# Exercise prompt
Set down each line from the line holding "LCD1 pin SDA: D3 -> RX" to the last line of the entries below, exactly, with both ends included and without pictures.
☆ ☆ ☆ ☆
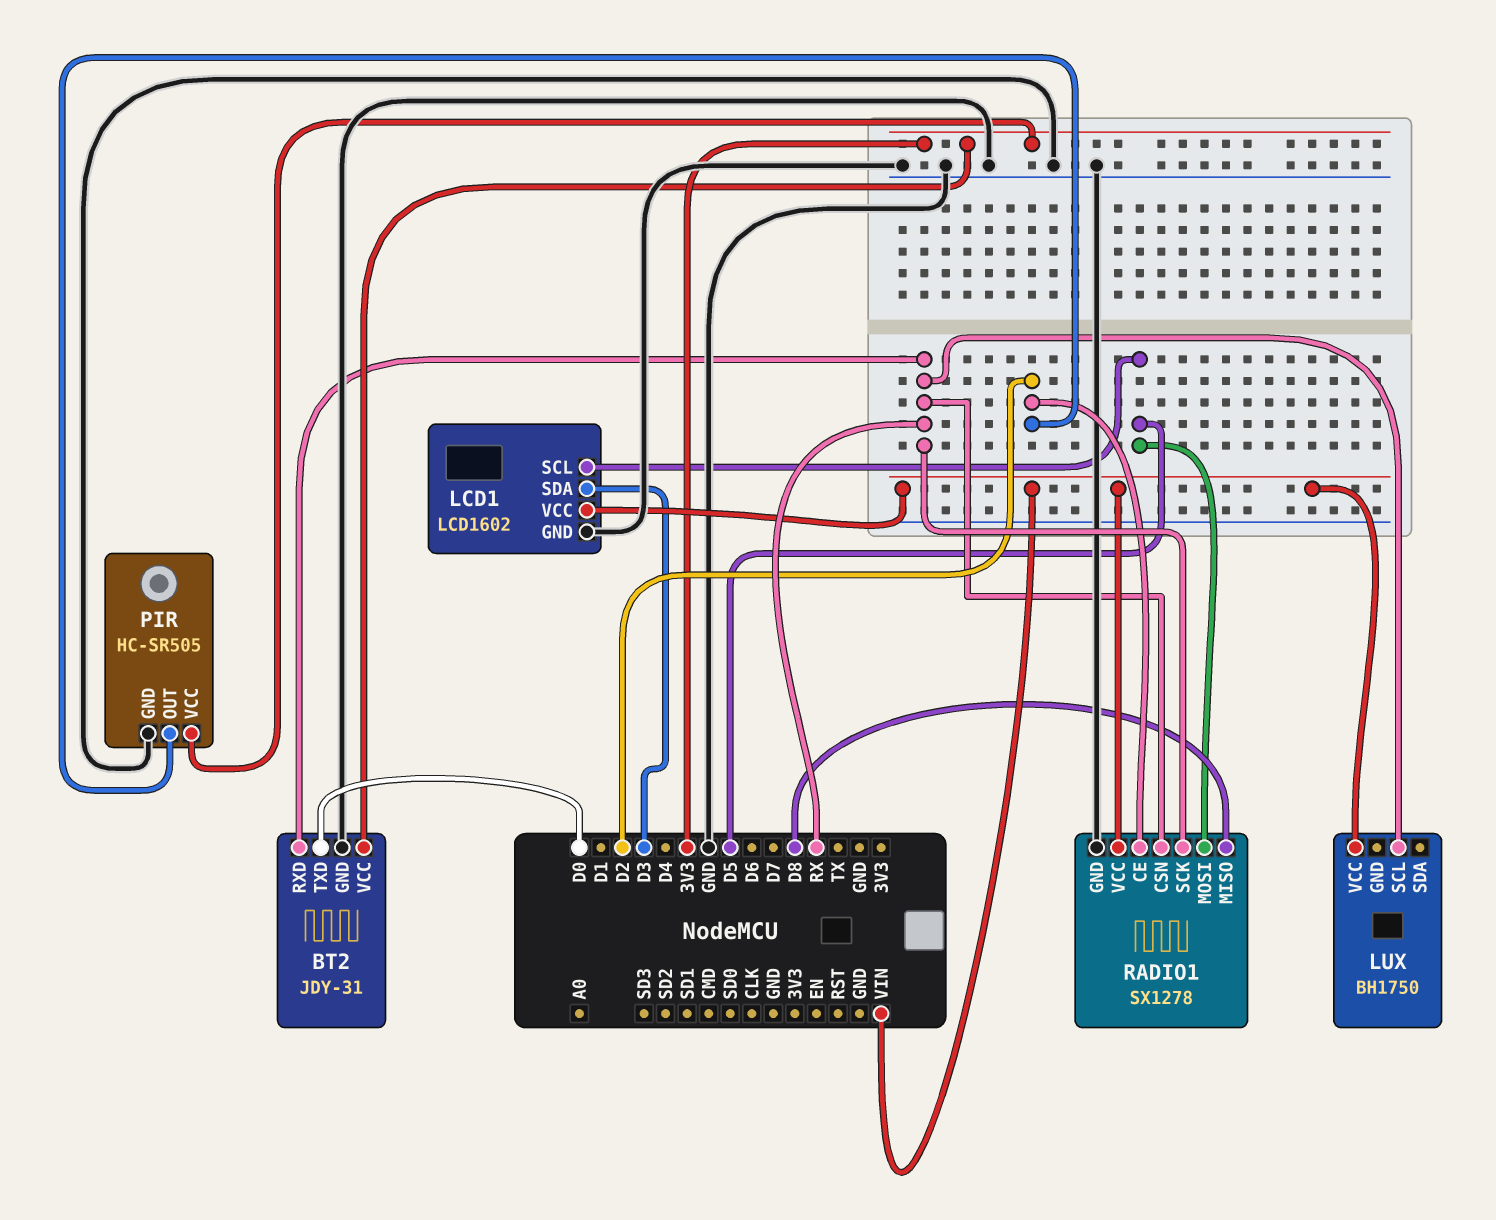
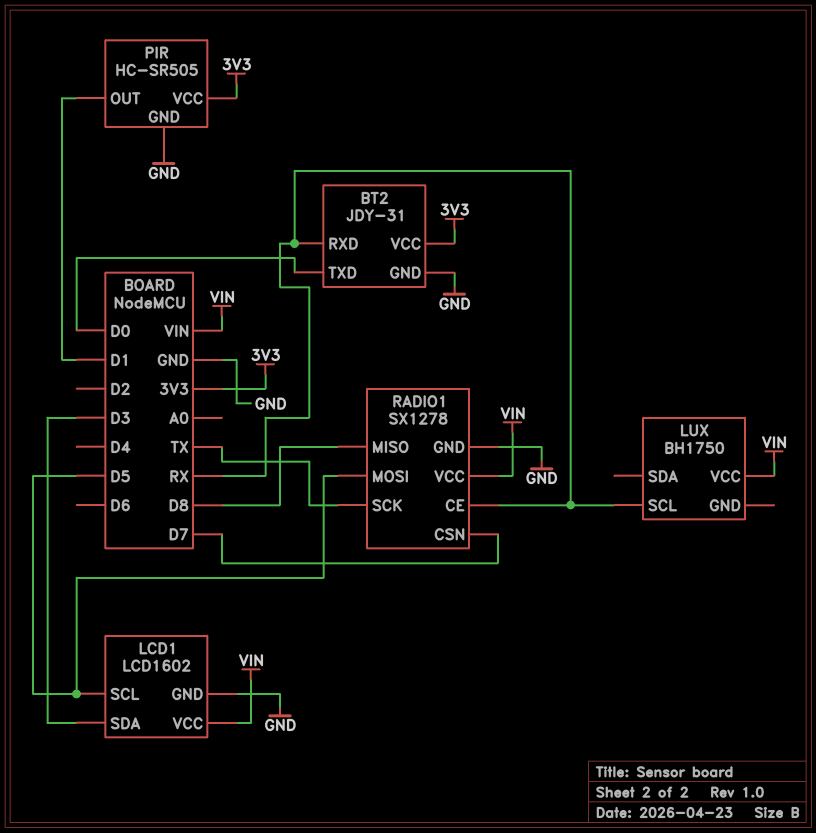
PIR pin OUT: D2 -> D1
RADIO1 pin CE: D2 -> RX
RADIO1 pin CSN: RX -> D7
RADIO1 pin SCK: RX -> TX

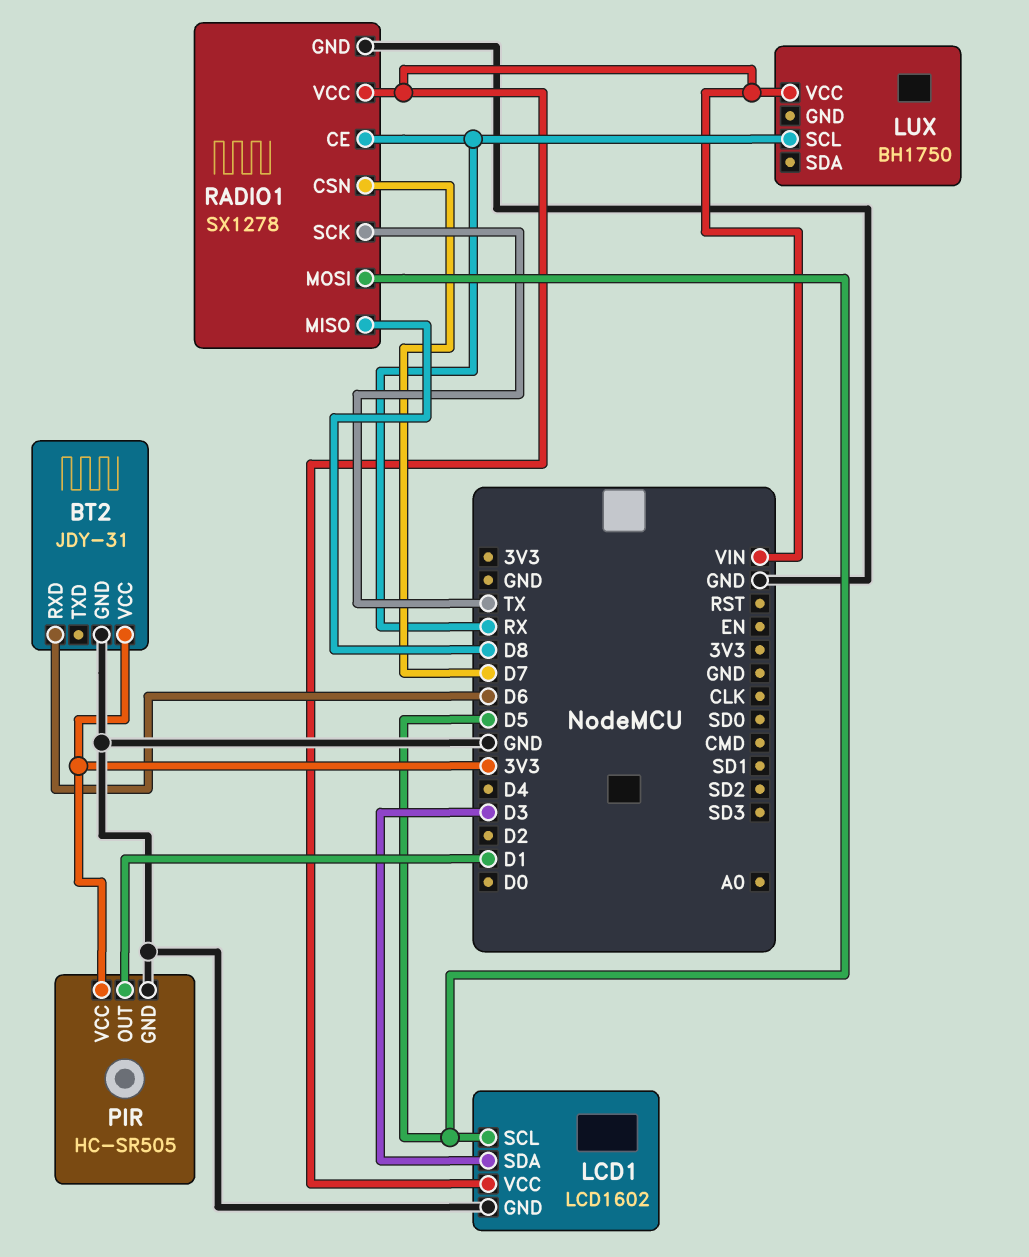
BT2 pin RXD: RX -> D6
BT2 pin TXD: D0 -> none

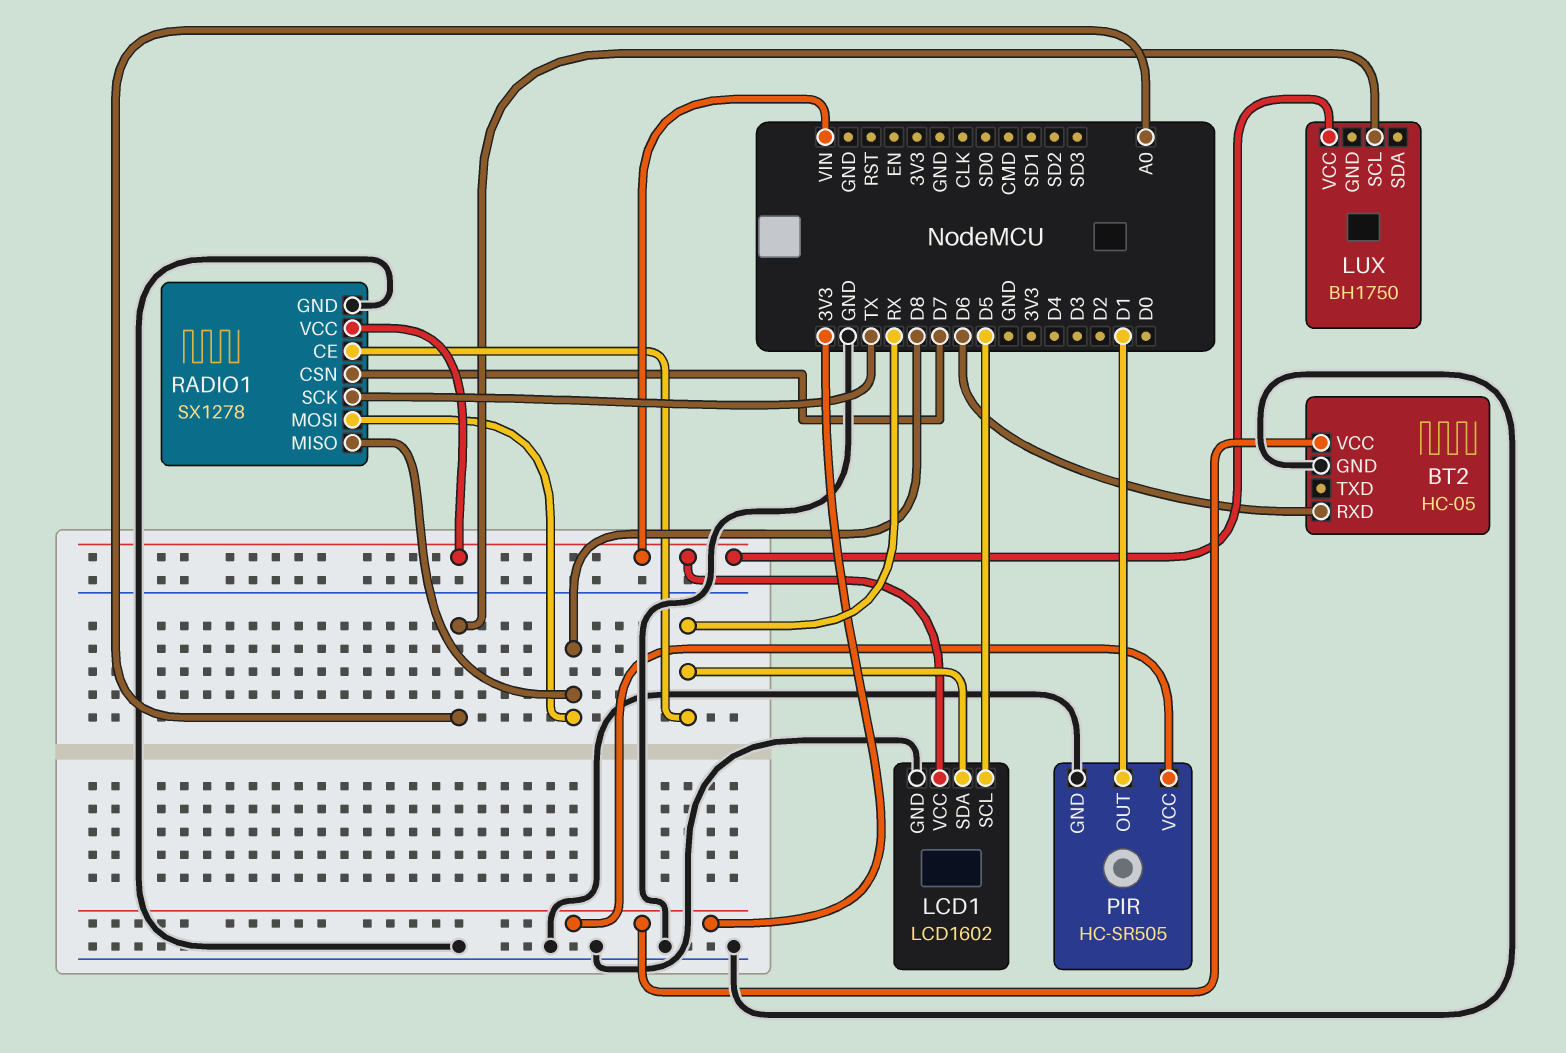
BT2: JDY-31 -> HC-05
LCD1 pin SDA: D3 -> RX
LUX pin SCL: RX -> A0
RADIO1 pin MOSI: D5 -> D8

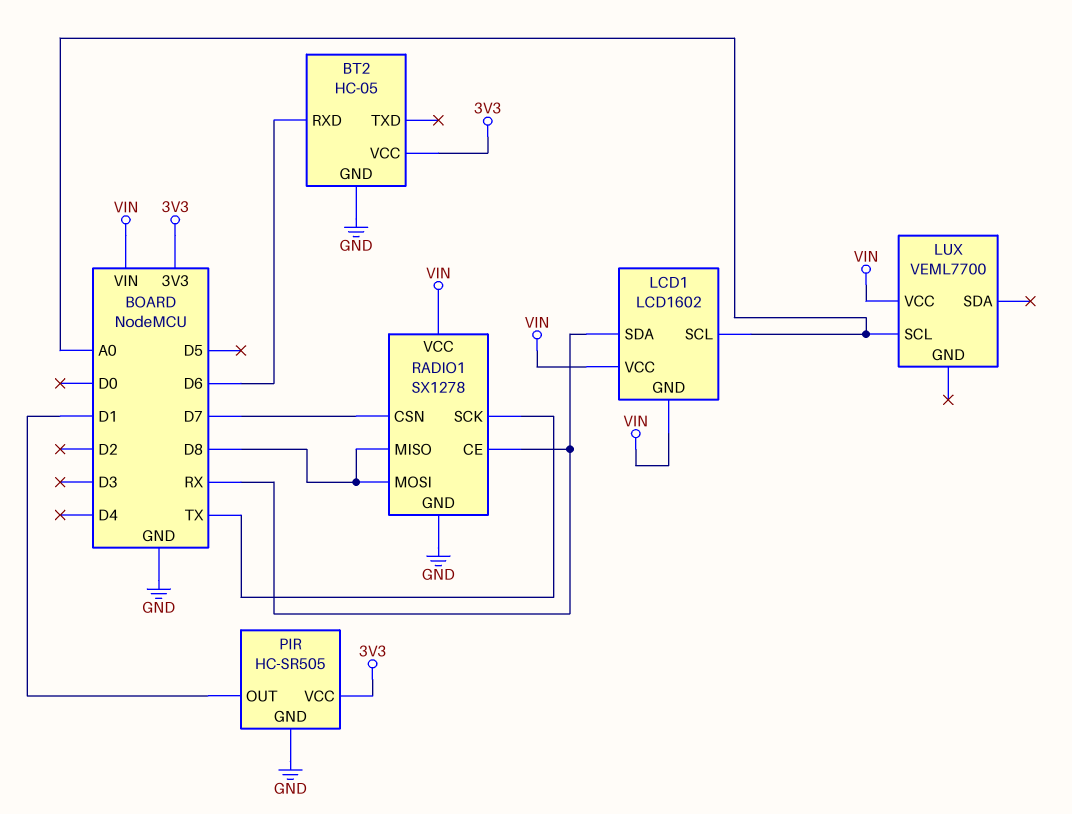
LCD1 pin GND: GND -> VIN
LCD1 pin SCL: D5 -> A0
LUX: BH1750 -> VEML7700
☆ ☆ ☆ ☆
# Result of the exercise
LCD1 pin SDA: D3 -> RX
LUX pin SCL: RX -> A0
RADIO1 pin MOSI: D5 -> D8

LCD1 pin GND: GND -> VIN
LCD1 pin SCL: D5 -> A0
LUX: BH1750 -> VEML7700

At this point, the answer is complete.